§ Task to complete
Below are the records to transcribe exactly; do not include any images.

=== Section Start ===

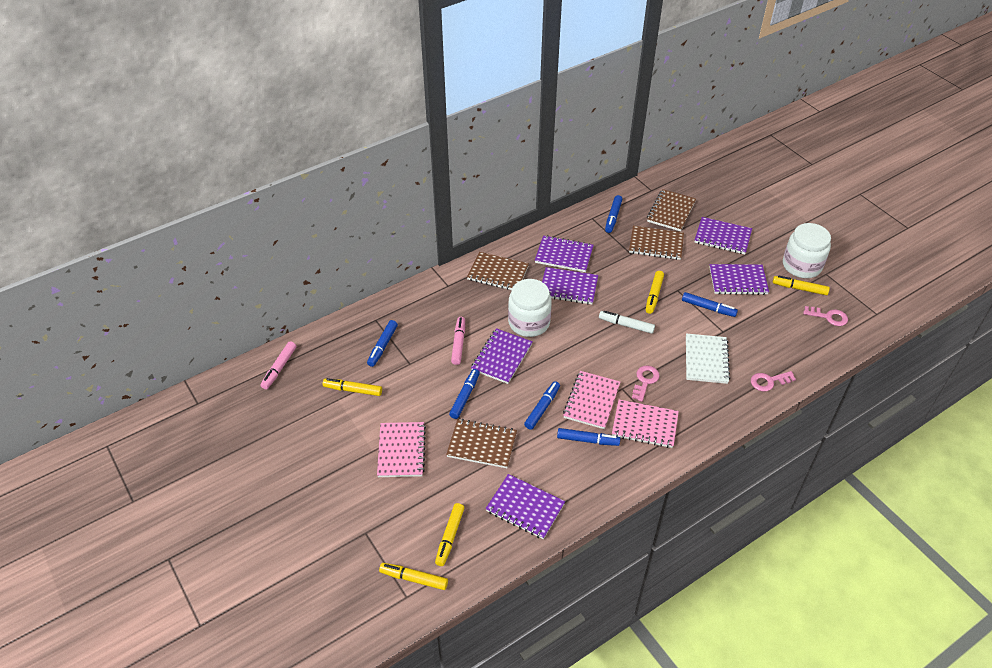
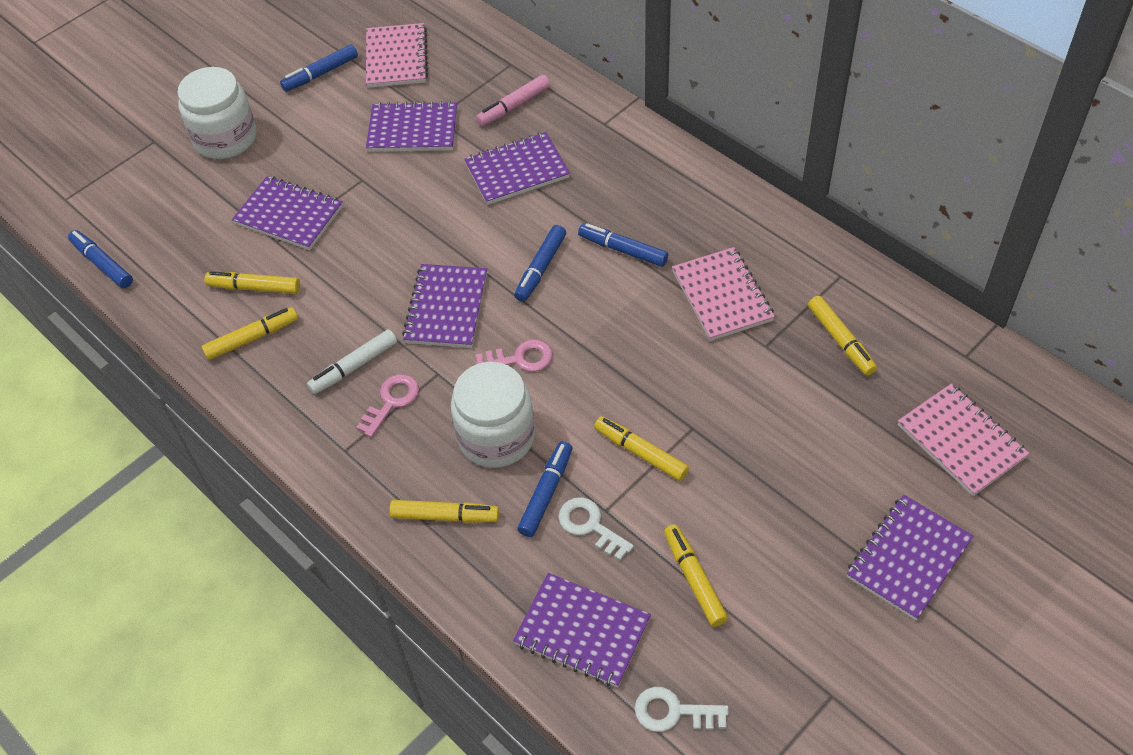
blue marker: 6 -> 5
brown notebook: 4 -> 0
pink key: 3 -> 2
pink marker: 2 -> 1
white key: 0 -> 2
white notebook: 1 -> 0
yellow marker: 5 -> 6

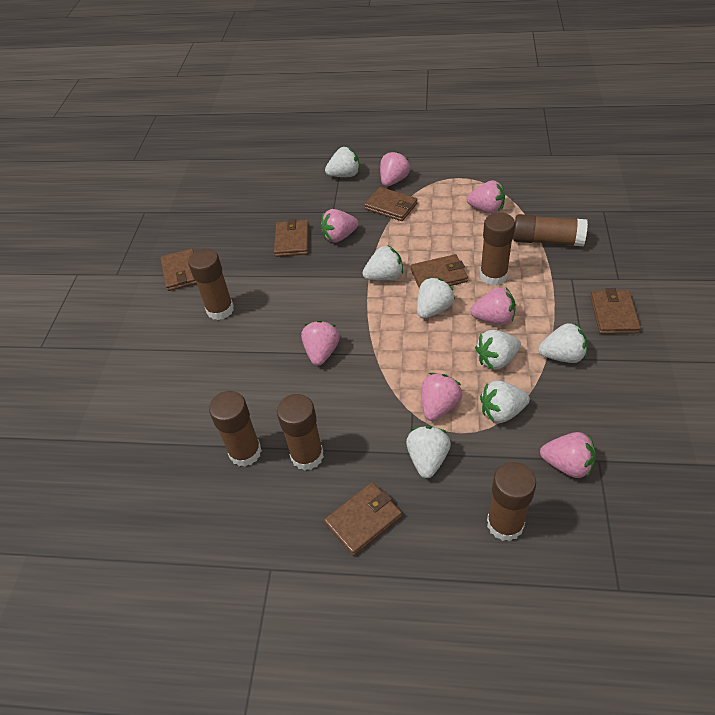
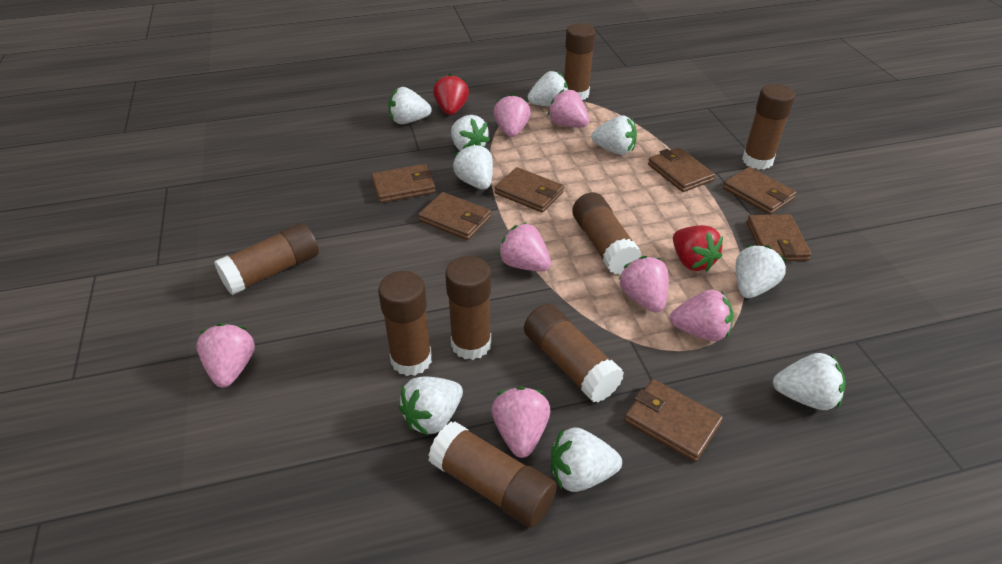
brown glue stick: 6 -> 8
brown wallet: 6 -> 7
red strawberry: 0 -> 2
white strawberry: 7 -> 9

=== Section End ===

§ Answer space
blue marker: 6 -> 5
brown notebook: 4 -> 0
pink key: 3 -> 2
pink marker: 2 -> 1
white key: 0 -> 2
white notebook: 1 -> 0
yellow marker: 5 -> 6

brown glue stick: 6 -> 8
brown wallet: 6 -> 7
red strawberry: 0 -> 2
white strawberry: 7 -> 9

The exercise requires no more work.